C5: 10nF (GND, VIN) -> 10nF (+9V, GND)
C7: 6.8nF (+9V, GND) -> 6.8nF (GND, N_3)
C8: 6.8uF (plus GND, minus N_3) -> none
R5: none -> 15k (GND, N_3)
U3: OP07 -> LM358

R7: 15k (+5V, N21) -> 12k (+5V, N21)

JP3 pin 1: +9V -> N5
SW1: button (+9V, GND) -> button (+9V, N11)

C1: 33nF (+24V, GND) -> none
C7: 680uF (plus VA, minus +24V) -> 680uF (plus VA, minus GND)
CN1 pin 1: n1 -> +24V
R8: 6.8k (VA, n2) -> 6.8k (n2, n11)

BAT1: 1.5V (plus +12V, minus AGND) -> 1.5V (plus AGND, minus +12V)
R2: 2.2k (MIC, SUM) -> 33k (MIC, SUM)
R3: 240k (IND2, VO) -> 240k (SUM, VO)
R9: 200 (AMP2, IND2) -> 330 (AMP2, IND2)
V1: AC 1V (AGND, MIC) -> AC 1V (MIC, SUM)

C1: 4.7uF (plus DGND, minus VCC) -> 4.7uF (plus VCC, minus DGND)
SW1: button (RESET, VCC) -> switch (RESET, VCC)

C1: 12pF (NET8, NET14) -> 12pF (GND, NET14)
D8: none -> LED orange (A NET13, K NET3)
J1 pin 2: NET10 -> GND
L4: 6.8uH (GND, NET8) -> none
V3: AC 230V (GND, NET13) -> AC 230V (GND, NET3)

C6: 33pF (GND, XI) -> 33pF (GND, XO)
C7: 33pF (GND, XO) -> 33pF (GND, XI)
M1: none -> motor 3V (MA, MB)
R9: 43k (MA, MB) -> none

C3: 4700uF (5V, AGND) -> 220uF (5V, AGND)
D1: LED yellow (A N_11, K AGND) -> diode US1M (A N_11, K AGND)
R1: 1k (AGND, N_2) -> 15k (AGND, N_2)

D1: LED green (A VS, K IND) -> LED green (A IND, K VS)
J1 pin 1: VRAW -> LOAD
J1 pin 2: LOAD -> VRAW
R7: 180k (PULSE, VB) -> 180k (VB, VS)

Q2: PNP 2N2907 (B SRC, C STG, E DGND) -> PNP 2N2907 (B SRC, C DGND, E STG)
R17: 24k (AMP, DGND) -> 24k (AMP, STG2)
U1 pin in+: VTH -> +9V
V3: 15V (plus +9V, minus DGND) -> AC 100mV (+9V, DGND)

::::

- Task to complete
Up to and including the line with "C1: 33nF (+24V, GND) -> none", print every line of the records from the start.

- Response to the task
C5: 10nF (GND, VIN) -> 10nF (+9V, GND)
C7: 6.8nF (+9V, GND) -> 6.8nF (GND, N_3)
C8: 6.8uF (plus GND, minus N_3) -> none
R5: none -> 15k (GND, N_3)
U3: OP07 -> LM358

R7: 15k (+5V, N21) -> 12k (+5V, N21)

JP3 pin 1: +9V -> N5
SW1: button (+9V, GND) -> button (+9V, N11)

C1: 33nF (+24V, GND) -> none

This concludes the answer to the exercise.